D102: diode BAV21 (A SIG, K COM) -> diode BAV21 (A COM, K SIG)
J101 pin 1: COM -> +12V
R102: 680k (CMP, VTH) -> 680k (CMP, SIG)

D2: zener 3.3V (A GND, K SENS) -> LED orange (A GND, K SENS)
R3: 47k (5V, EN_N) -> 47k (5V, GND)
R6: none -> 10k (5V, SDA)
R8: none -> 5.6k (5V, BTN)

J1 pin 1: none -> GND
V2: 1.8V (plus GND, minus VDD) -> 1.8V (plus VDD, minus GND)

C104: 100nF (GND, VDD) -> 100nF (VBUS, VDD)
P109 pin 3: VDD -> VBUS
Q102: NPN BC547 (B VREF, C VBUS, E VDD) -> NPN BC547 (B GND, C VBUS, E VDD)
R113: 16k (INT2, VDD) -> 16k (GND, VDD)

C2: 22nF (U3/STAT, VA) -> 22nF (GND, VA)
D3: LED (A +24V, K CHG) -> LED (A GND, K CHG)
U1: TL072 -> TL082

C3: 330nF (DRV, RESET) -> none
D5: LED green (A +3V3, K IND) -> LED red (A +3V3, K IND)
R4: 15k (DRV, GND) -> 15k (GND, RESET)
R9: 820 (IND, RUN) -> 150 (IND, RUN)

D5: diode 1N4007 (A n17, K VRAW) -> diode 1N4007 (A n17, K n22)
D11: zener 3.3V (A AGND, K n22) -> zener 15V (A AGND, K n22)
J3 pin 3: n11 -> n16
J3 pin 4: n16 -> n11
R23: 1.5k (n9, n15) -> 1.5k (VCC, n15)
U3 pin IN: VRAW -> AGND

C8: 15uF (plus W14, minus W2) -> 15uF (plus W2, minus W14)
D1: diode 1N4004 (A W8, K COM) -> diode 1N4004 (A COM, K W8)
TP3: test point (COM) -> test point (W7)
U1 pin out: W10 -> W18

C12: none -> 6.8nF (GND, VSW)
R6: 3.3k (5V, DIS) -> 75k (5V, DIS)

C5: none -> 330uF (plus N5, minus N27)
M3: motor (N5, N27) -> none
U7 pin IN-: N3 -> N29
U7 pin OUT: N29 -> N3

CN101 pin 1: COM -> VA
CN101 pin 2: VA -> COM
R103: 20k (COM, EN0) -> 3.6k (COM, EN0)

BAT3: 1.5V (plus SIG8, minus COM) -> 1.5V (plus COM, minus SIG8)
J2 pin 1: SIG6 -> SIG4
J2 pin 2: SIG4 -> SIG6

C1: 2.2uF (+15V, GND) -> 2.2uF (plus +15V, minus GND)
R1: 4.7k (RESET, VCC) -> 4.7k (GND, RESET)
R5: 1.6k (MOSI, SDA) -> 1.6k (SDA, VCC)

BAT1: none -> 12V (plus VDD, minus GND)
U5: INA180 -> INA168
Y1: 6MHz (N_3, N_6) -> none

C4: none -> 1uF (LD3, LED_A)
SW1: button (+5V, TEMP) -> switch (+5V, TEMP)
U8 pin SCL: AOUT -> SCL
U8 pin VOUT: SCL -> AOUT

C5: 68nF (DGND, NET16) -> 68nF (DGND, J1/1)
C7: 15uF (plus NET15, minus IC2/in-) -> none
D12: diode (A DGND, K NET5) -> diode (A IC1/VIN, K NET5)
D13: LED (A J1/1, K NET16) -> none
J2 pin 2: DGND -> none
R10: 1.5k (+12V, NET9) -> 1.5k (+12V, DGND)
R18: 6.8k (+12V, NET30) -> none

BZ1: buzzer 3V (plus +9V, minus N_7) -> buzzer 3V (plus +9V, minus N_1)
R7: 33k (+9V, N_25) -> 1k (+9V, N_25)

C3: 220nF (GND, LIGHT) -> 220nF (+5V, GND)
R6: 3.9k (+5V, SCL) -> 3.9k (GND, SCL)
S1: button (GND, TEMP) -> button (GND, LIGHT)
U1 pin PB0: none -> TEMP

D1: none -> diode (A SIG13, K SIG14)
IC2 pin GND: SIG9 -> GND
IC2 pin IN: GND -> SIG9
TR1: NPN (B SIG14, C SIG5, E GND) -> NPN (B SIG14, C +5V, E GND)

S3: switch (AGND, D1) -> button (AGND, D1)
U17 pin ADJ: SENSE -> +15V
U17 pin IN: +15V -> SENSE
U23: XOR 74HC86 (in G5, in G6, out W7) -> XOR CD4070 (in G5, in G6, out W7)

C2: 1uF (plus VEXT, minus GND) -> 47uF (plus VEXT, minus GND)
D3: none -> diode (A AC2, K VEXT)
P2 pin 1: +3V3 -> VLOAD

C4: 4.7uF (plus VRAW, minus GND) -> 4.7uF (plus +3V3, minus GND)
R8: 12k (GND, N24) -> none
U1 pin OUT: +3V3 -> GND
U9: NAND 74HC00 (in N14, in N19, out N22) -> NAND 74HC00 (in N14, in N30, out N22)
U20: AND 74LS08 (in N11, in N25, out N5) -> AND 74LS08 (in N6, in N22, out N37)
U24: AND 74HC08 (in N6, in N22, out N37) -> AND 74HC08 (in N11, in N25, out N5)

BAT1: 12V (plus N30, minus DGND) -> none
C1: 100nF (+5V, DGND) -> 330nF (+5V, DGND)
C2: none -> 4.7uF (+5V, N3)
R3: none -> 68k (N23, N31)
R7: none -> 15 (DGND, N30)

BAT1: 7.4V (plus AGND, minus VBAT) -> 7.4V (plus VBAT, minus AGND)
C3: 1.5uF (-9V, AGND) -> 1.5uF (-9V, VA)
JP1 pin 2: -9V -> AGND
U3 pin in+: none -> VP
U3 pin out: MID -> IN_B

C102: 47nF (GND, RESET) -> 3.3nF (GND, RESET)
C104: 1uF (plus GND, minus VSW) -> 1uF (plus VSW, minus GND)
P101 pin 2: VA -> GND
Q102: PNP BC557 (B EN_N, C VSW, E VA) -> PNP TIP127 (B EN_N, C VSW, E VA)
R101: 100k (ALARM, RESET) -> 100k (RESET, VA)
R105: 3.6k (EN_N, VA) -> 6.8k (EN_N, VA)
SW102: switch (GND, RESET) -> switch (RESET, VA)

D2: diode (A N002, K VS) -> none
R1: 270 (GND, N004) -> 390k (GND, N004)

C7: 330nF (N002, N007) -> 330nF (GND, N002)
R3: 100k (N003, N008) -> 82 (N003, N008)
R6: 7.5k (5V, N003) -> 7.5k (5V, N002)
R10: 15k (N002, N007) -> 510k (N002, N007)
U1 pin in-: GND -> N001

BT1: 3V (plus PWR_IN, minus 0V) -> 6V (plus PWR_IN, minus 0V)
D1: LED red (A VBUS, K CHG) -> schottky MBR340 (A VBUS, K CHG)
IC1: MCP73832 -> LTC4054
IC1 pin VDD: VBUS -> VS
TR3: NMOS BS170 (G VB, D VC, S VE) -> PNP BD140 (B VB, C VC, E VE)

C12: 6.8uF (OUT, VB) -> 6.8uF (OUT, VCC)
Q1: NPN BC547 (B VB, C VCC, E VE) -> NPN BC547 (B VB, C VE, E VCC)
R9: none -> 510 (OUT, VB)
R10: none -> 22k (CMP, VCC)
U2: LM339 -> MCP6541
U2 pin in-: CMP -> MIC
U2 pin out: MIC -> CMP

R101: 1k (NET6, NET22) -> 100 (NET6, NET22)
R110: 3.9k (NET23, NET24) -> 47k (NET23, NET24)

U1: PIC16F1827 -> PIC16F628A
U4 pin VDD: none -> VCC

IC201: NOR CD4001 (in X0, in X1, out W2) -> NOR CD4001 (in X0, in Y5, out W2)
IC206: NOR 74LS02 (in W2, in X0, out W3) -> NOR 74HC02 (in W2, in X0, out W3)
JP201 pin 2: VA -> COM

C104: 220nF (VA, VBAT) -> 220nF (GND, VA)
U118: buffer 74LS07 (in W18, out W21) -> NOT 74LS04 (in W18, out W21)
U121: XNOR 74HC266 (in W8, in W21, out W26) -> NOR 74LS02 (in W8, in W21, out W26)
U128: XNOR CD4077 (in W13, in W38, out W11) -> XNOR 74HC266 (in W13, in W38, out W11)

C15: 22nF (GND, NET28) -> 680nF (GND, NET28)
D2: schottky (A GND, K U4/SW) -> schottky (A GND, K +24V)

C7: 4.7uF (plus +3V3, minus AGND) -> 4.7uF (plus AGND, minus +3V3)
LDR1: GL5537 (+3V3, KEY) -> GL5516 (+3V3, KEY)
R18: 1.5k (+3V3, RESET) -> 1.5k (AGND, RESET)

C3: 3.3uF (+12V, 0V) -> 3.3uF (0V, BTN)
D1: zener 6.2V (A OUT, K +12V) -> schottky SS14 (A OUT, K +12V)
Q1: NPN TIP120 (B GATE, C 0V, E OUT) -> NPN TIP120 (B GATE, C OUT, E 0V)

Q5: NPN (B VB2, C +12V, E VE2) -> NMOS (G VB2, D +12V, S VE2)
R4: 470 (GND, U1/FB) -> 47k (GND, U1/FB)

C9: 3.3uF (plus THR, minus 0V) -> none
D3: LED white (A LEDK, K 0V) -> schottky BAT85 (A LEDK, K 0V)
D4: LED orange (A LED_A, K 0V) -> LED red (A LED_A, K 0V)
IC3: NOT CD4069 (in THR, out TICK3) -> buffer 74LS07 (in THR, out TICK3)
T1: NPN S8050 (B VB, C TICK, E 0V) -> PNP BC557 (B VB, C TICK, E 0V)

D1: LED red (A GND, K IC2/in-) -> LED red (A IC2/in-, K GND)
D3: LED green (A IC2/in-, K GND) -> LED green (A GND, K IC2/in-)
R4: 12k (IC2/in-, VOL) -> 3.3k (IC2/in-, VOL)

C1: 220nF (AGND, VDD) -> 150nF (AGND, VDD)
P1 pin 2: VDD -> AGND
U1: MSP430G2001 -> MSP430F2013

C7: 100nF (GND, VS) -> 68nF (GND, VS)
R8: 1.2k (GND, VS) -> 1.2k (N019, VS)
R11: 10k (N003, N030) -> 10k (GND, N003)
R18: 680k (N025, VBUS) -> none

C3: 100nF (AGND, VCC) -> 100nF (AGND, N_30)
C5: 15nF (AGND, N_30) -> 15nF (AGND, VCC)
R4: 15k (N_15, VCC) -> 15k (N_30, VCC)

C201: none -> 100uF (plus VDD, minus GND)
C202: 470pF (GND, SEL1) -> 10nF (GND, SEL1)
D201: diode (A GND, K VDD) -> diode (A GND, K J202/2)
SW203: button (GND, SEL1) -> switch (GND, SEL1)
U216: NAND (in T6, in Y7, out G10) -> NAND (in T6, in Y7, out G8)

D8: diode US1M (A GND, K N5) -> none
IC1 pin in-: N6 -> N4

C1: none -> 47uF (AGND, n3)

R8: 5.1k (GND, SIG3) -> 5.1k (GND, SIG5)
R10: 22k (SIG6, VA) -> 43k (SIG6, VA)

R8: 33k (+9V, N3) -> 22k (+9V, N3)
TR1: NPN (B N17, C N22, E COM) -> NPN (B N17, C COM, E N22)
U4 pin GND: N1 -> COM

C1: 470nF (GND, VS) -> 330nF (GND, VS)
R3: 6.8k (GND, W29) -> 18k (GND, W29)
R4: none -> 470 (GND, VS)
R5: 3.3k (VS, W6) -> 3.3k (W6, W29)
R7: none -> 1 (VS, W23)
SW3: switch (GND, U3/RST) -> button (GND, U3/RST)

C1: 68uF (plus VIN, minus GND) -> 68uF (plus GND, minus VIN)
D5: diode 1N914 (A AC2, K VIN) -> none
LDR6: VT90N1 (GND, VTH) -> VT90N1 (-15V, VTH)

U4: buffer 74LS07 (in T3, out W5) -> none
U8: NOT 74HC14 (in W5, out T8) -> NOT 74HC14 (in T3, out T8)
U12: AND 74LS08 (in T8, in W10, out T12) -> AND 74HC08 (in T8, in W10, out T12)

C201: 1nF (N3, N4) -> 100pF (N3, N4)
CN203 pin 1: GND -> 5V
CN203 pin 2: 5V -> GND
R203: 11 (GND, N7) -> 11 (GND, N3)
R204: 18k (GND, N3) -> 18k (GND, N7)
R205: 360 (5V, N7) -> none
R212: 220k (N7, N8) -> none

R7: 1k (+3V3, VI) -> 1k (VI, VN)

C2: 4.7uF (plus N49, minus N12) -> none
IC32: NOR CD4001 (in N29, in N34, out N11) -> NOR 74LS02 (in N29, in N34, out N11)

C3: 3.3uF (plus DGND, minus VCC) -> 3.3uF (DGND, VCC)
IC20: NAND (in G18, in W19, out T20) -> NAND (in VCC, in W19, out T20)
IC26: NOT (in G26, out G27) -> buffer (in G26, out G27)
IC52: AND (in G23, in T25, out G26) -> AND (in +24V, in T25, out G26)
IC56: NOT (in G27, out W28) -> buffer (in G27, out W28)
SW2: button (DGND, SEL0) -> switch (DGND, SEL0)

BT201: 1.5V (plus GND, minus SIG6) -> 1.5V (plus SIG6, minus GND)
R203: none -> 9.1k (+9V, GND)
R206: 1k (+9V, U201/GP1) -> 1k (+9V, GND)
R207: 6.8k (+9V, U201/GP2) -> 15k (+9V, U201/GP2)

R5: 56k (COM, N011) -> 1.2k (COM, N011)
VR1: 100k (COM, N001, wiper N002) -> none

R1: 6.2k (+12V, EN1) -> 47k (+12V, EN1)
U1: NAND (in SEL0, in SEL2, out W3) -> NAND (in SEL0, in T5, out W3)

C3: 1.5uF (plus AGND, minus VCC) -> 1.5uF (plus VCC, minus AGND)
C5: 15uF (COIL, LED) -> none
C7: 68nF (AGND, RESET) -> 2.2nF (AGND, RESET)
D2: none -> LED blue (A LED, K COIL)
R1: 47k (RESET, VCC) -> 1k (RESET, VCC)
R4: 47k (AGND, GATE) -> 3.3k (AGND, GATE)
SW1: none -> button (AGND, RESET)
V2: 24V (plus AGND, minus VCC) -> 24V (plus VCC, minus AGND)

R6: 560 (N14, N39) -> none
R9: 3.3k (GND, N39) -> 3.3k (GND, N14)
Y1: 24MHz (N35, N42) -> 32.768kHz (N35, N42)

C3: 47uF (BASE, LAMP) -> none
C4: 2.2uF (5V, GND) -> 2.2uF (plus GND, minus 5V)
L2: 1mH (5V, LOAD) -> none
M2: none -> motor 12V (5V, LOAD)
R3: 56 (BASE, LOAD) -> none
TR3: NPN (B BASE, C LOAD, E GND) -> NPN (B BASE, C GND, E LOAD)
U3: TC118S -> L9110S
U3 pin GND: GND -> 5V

********

WORK ITEM → Exactly the lines from the one containing "U1: NAND (in" through the last line of the material above are to be returned, with nothing else.

WRITTEN SOLUTION →
U1: NAND (in SEL0, in SEL2, out W3) -> NAND (in SEL0, in T5, out W3)

C3: 1.5uF (plus AGND, minus VCC) -> 1.5uF (plus VCC, minus AGND)
C5: 15uF (COIL, LED) -> none
C7: 68nF (AGND, RESET) -> 2.2nF (AGND, RESET)
D2: none -> LED blue (A LED, K COIL)
R1: 47k (RESET, VCC) -> 1k (RESET, VCC)
R4: 47k (AGND, GATE) -> 3.3k (AGND, GATE)
SW1: none -> button (AGND, RESET)
V2: 24V (plus AGND, minus VCC) -> 24V (plus VCC, minus AGND)

R6: 560 (N14, N39) -> none
R9: 3.3k (GND, N39) -> 3.3k (GND, N14)
Y1: 24MHz (N35, N42) -> 32.768kHz (N35, N42)

C3: 47uF (BASE, LAMP) -> none
C4: 2.2uF (5V, GND) -> 2.2uF (plus GND, minus 5V)
L2: 1mH (5V, LOAD) -> none
M2: none -> motor 12V (5V, LOAD)
R3: 56 (BASE, LOAD) -> none
TR3: NPN (B BASE, C LOAD, E GND) -> NPN (B BASE, C GND, E LOAD)
U3: TC118S -> L9110S
U3 pin GND: GND -> 5V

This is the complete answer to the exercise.